• [What needs to be done]: Your task is to copy the lines from the line containing "none -> white 1x1 brick [581,91,614,124]" through the end of the listing below, both included, without any pictures.

• [Excerpted records]:
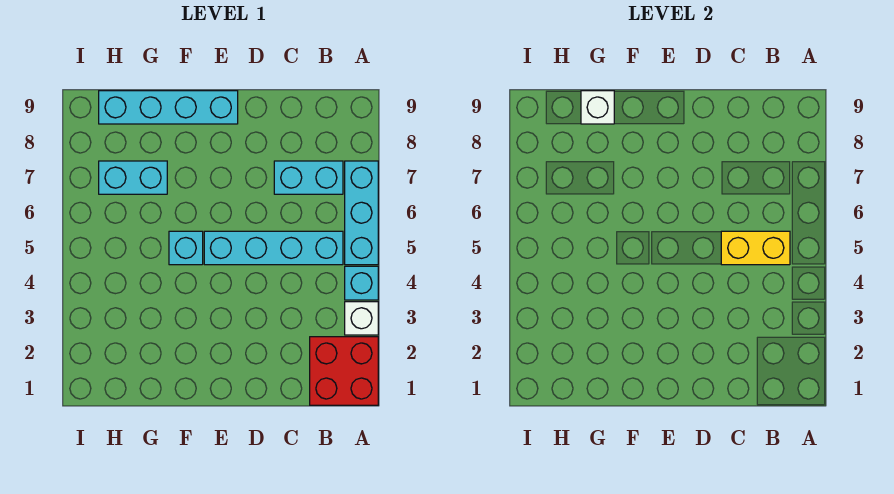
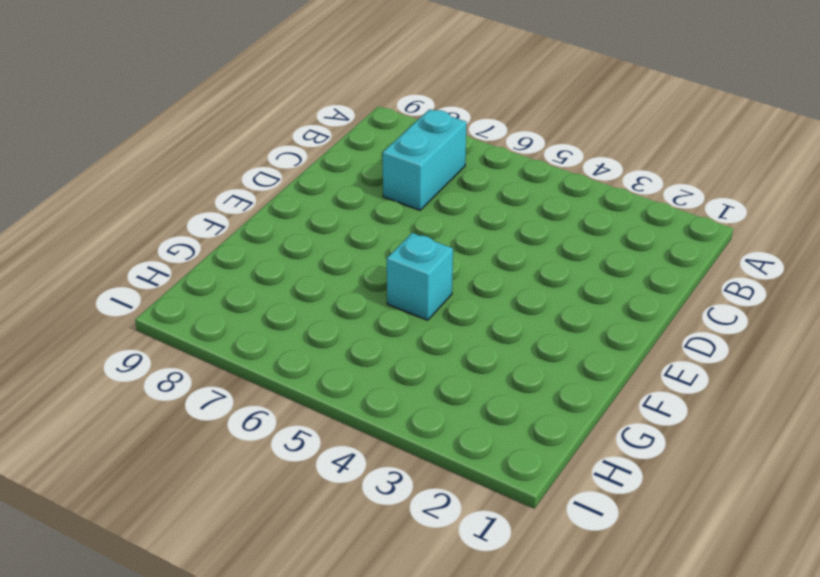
none -> red 2x2 brick [310,337,378,405]
none -> white 1x1 brick [345,302,378,335]

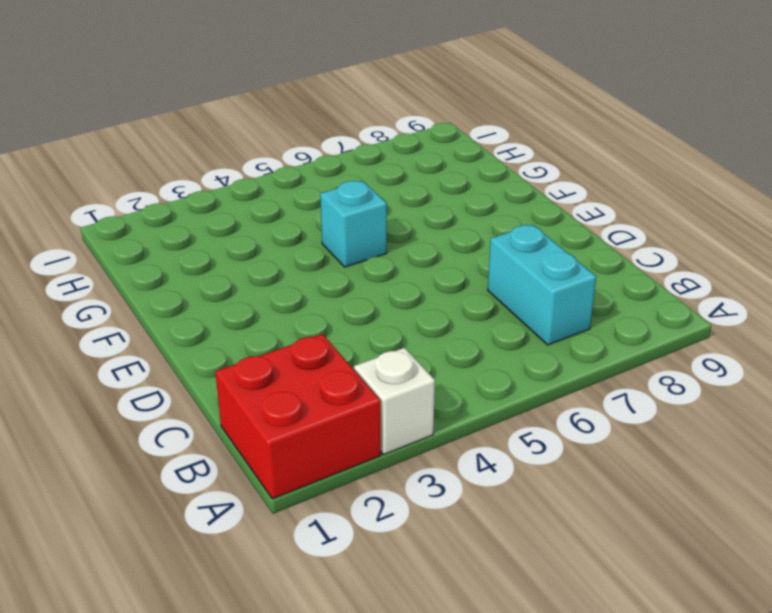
none -> cyan 1x1 brick [345,266,378,300]
none -> cyan 1x3 brick [345,161,378,265]

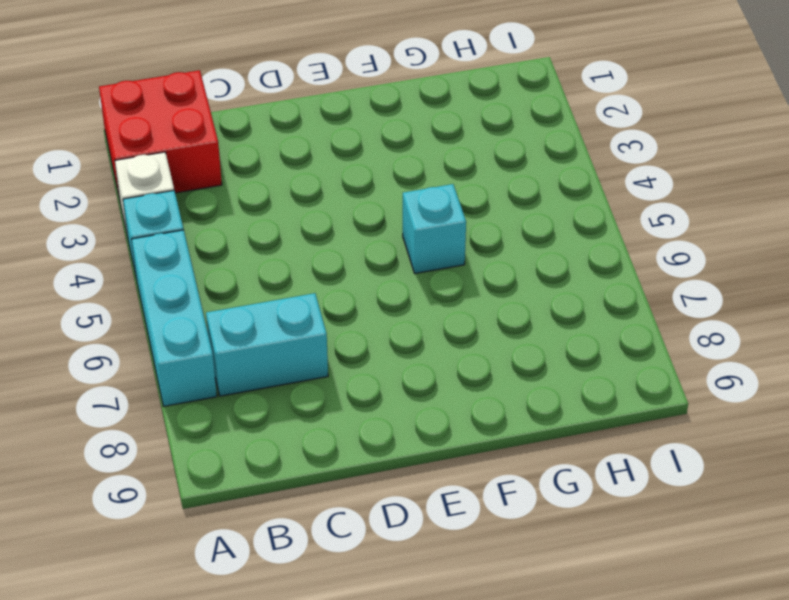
none -> cyan 1x4 brick [204,231,343,265]
none -> cyan 1x4 brick [99,91,238,124]

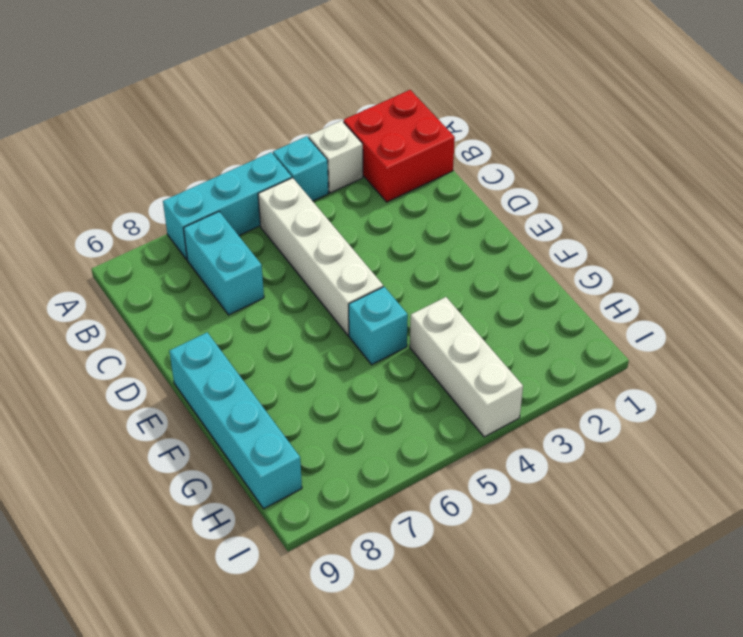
white 1x4 brick [258,178,383,335] -> cyan 1x4 brick [204,231,343,265]
white 1x3 brick [410,297,523,437] -> none
none -> cyan 1x2 brick [99,161,167,194]
none -> yellow 1x2 brick [721,231,790,265]

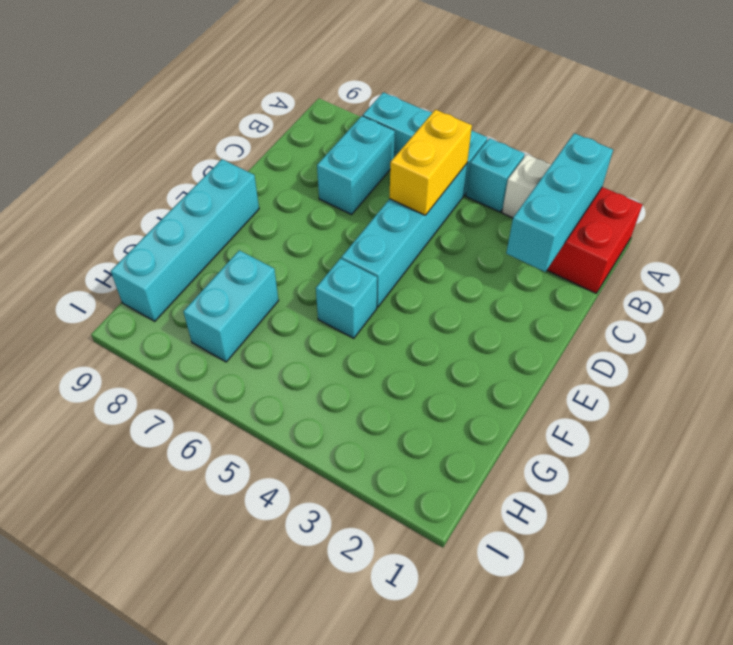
cyan 1x3 brick [506,133,613,272] -> none
none -> white 1x1 brick [581,91,614,124]

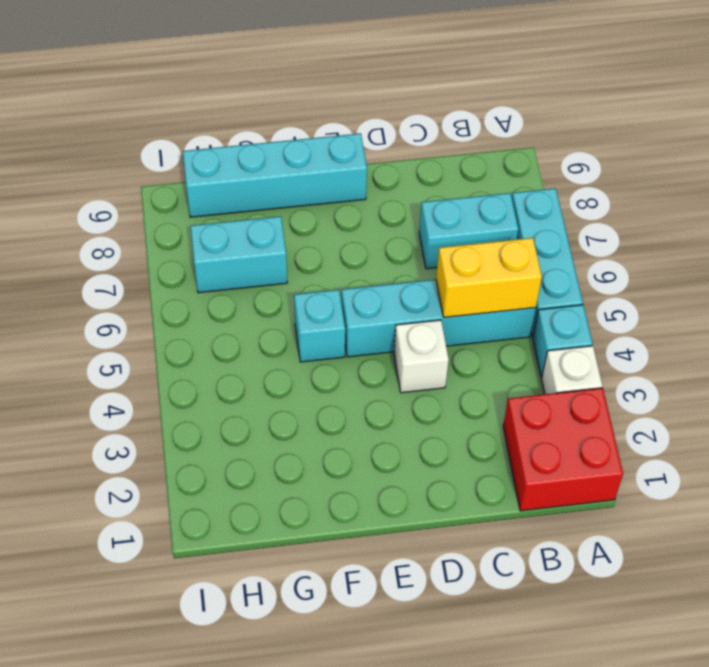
white 1x1 brick [394,320,449,393] -> white 1x1 brick moved to [581,91,614,124]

• [Your response]:
none -> white 1x1 brick [581,91,614,124]

white 1x1 brick [394,320,449,393] -> white 1x1 brick moved to [581,91,614,124]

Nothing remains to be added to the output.